*THE TASK*.
Search the data for the word "swapped" and copy every line that contains it.

□ □ □

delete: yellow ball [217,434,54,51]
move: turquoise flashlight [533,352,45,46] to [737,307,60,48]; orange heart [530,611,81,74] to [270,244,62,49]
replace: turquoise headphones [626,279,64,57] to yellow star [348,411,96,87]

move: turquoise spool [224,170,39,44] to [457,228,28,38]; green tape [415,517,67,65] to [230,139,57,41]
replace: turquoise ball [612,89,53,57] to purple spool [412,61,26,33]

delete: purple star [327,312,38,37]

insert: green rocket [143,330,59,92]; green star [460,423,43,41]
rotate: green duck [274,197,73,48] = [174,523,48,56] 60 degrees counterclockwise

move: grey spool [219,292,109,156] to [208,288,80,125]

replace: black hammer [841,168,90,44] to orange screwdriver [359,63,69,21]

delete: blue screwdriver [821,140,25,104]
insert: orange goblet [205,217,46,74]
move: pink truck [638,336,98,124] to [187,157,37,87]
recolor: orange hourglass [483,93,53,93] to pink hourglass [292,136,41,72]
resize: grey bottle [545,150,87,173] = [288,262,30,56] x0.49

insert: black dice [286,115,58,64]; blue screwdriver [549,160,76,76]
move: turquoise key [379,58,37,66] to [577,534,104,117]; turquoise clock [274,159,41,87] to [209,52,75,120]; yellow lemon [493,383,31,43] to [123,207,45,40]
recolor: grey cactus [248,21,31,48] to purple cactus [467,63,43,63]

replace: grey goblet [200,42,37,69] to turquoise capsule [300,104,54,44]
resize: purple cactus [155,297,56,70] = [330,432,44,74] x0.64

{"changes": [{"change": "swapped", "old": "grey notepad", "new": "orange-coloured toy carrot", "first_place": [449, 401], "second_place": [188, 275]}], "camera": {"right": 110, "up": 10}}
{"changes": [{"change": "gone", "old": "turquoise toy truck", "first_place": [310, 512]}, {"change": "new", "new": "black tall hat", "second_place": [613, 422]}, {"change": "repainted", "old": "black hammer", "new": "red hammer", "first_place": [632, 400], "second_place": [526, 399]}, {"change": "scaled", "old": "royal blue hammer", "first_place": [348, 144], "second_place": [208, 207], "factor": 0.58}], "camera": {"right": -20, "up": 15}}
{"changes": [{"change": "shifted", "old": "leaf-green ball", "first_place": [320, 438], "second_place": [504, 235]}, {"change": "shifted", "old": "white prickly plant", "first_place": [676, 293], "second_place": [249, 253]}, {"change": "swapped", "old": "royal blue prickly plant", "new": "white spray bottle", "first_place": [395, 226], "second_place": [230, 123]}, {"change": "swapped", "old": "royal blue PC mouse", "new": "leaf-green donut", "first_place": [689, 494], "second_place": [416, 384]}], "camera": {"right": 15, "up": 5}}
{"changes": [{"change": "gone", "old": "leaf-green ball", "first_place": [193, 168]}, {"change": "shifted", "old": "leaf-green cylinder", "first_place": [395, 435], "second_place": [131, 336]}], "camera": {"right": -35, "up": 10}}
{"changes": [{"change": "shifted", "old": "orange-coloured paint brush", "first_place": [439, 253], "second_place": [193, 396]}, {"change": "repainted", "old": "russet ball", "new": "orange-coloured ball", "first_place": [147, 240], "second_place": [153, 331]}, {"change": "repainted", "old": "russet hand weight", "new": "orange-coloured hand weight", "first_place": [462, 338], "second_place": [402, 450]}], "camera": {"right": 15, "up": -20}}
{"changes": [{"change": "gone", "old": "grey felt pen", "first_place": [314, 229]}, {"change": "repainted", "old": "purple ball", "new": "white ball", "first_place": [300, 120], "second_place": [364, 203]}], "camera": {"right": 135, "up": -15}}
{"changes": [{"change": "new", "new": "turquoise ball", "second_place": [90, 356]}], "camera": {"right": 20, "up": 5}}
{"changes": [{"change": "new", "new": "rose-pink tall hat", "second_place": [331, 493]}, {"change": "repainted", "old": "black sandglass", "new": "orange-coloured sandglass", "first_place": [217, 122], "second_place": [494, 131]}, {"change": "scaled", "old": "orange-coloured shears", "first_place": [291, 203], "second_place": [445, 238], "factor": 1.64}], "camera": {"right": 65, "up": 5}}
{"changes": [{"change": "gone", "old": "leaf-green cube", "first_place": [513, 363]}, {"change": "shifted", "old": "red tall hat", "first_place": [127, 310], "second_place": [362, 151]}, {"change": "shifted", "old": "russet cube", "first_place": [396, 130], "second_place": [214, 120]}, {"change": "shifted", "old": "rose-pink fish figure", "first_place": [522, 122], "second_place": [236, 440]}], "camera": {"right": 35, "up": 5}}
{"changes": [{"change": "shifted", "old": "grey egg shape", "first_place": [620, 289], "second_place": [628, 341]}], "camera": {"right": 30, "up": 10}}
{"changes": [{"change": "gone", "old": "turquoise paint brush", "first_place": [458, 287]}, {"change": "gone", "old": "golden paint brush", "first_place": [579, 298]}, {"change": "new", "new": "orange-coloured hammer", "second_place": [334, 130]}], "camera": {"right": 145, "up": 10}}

□ □ □

*ANSWER BELOW*.
{"changes": [{"change": "swapped", "old": "grey notepad", "new": "orange-coloured toy carrot", "first_place": [449, 401], "second_place": [188, 275]}], "camera": {"right": 110, "up": 10}}
{"changes": [{"change": "shifted", "old": "leaf-green ball", "first_place": [320, 438], "second_place": [504, 235]}, {"change": "shifted", "old": "white prickly plant", "first_place": [676, 293], "second_place": [249, 253]}, {"change": "swapped", "old": "royal blue prickly plant", "new": "white spray bottle", "first_place": [395, 226], "second_place": [230, 123]}, {"change": "swapped", "old": "royal blue PC mouse", "new": "leaf-green donut", "first_place": [689, 494], "second_place": [416, 384]}], "camera": {"right": 15, "up": 5}}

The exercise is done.